* [MATERIAL SUPPLIED]:
━━━
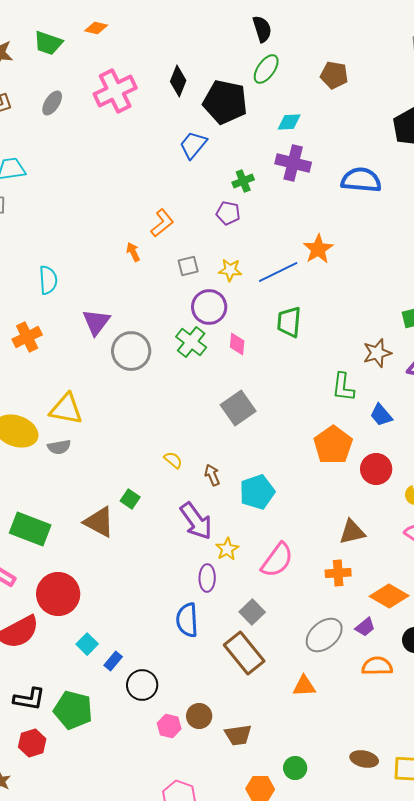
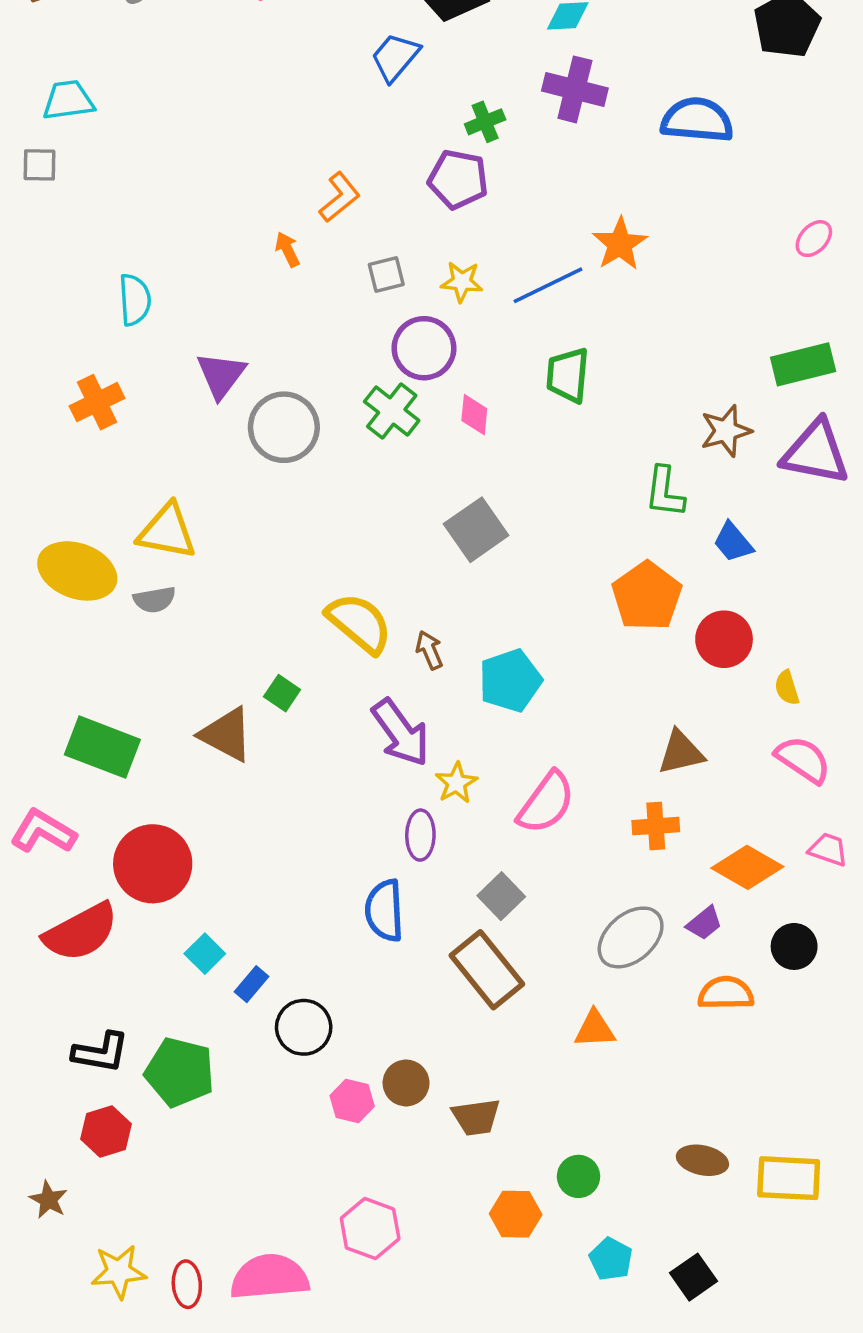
purple pentagon: (228, 213) -> (458, 179), size x1.4
yellow semicircle: (173, 460) -> (359, 623), size x2.0

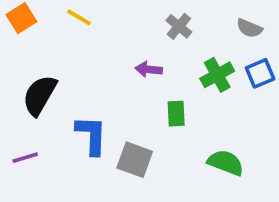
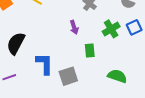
purple arrow: (149, 69) -> (74, 27), turned -112
gray square: (135, 160) -> (68, 76), turned -36

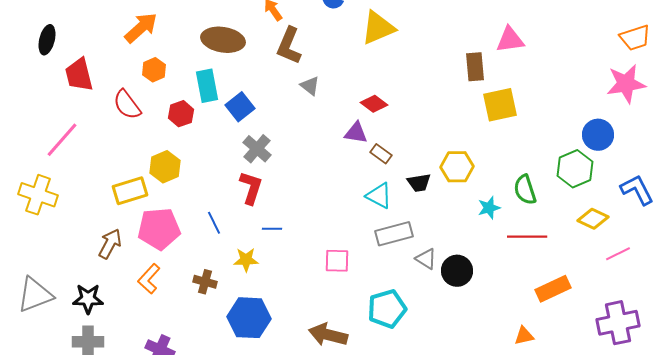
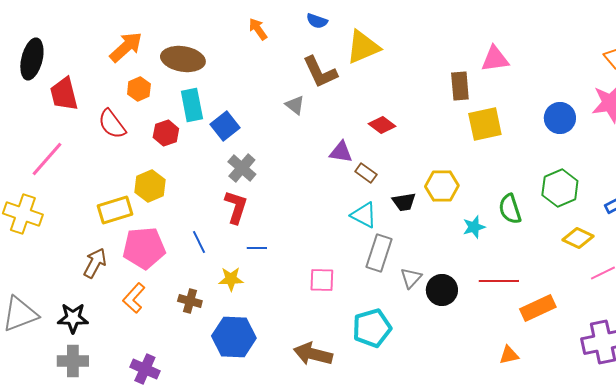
black ellipse: (47, 40) -> (32, 59), size x1.4
brown ellipse: (223, 40) -> (183, 59), moved
brown L-shape: (289, 46) -> (320, 72), moved, turned -48
red diamond: (374, 104) -> (382, 125), moved
blue circle: (598, 135) -> (560, 118), moved
gray rectangle: (394, 234) -> (379, 253), turned -57
red line: (527, 237) -> (499, 281), moved
gray triangle: (426, 259) -> (411, 278), turned 40

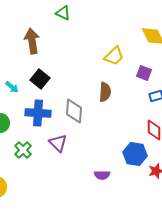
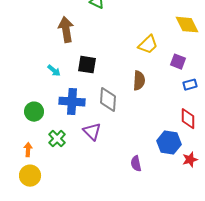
black square: (40, 79) -> (87, 65), moved, turned -30
cyan arrow: (12, 87) -> (54, 71), moved
purple semicircle: (102, 175) -> (136, 164), turned 77

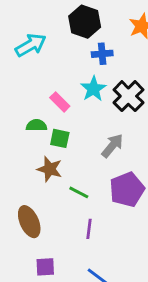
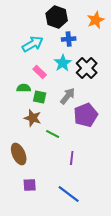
cyan arrow: (31, 45) -> (33, 44), moved
gray arrow: (112, 146) -> (68, 96), moved
purple pentagon: (127, 190) -> (86, 115), moved
purple line: (89, 229) -> (72, 158), moved

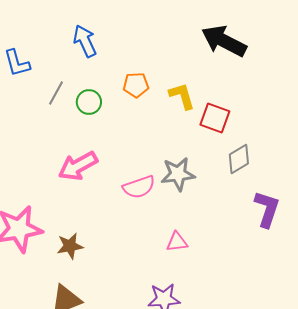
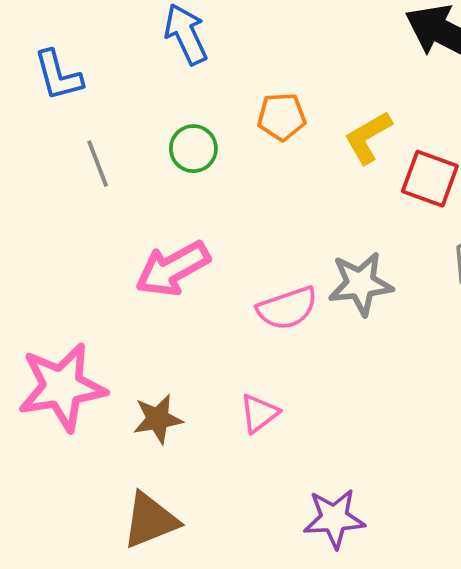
gray line: (56, 93) -> (98, 164), moved, turned -50
yellow L-shape: (182, 96) -> (368, 137), turned -104
pink triangle: (177, 242) -> (259, 413), moved, turned -30

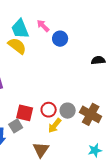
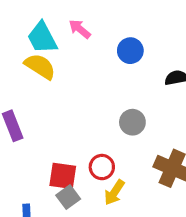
blue circle: (60, 39) -> (130, 51), moved
gray circle: (68, 111) -> (132, 122), moved
gray square: (16, 126) -> (68, 197), moved

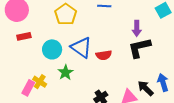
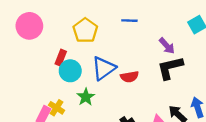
purple arrow: (137, 28) -> (167, 46), turned -42
red rectangle: (24, 36) -> (61, 58), moved, turned -56
blue triangle: (81, 48) -> (104, 68), turned 50

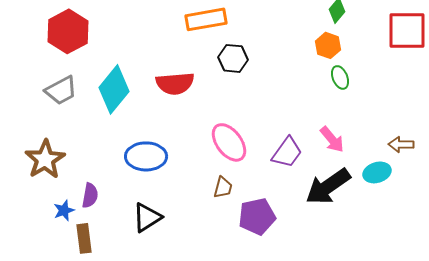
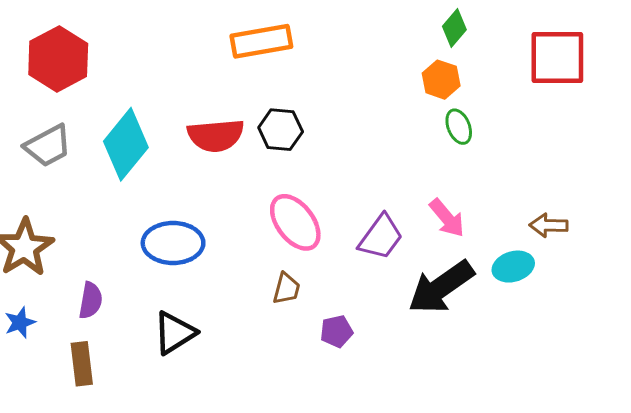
black hexagon: (233, 58) -> (281, 130), moved
blue star: (64, 210) -> (20, 323), moved
purple pentagon: (257, 216) -> (337, 331), size x0.6

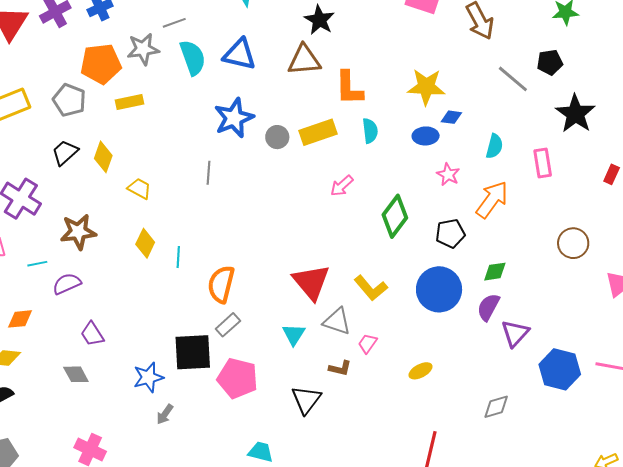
━━━
Using the data above, output the line that has "red diamond: (374, 104) -> (382, 125), moved", the line that has "black hexagon: (233, 58) -> (281, 130), moved", and whatever lines fall between, each exactly as it stands and without pictures.

red diamond: (374, 104) -> (382, 125), moved
blue circle: (598, 135) -> (560, 118), moved
gray rectangle: (394, 234) -> (379, 253), turned -57
red line: (527, 237) -> (499, 281), moved
gray triangle: (426, 259) -> (411, 278), turned 40

black square: (40, 79) -> (87, 65), moved, turned -30
cyan arrow: (12, 87) -> (54, 71), moved
purple semicircle: (102, 175) -> (136, 164), turned 77

cyan arrow: (31, 45) -> (33, 44), moved
gray arrow: (112, 146) -> (68, 96), moved
purple pentagon: (127, 190) -> (86, 115), moved
purple line: (89, 229) -> (72, 158), moved

gray line: (56, 93) -> (98, 164), moved, turned -50
yellow L-shape: (182, 96) -> (368, 137), turned -104
pink triangle: (177, 242) -> (259, 413), moved, turned -30

blue circle: (60, 39) -> (130, 51), moved
gray circle: (68, 111) -> (132, 122), moved
gray square: (16, 126) -> (68, 197), moved

purple arrow: (137, 28) -> (167, 46), turned -42
red rectangle: (24, 36) -> (61, 58), moved, turned -56
blue triangle: (81, 48) -> (104, 68), turned 50

black hexagon: (233, 58) -> (281, 130), moved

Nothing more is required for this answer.